** Opening RECORDS FOR THIS EXERCISE block **
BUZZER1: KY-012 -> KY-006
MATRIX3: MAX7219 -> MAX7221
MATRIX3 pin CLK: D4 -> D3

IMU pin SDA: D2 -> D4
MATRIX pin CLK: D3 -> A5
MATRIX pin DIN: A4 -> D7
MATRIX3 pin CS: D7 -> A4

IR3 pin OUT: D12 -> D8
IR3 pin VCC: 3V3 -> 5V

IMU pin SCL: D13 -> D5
** Closing RECORDS FOR THIS EXERCISE block **
▶ **TASK TO CARRY OUT**: Give back the data above exactly, so that every line matches.

▶ **ANSWER SECTION**:
BUZZER1: KY-012 -> KY-006
MATRIX3: MAX7219 -> MAX7221
MATRIX3 pin CLK: D4 -> D3

IMU pin SDA: D2 -> D4
MATRIX pin CLK: D3 -> A5
MATRIX pin DIN: A4 -> D7
MATRIX3 pin CS: D7 -> A4

IR3 pin OUT: D12 -> D8
IR3 pin VCC: 3V3 -> 5V

IMU pin SCL: D13 -> D5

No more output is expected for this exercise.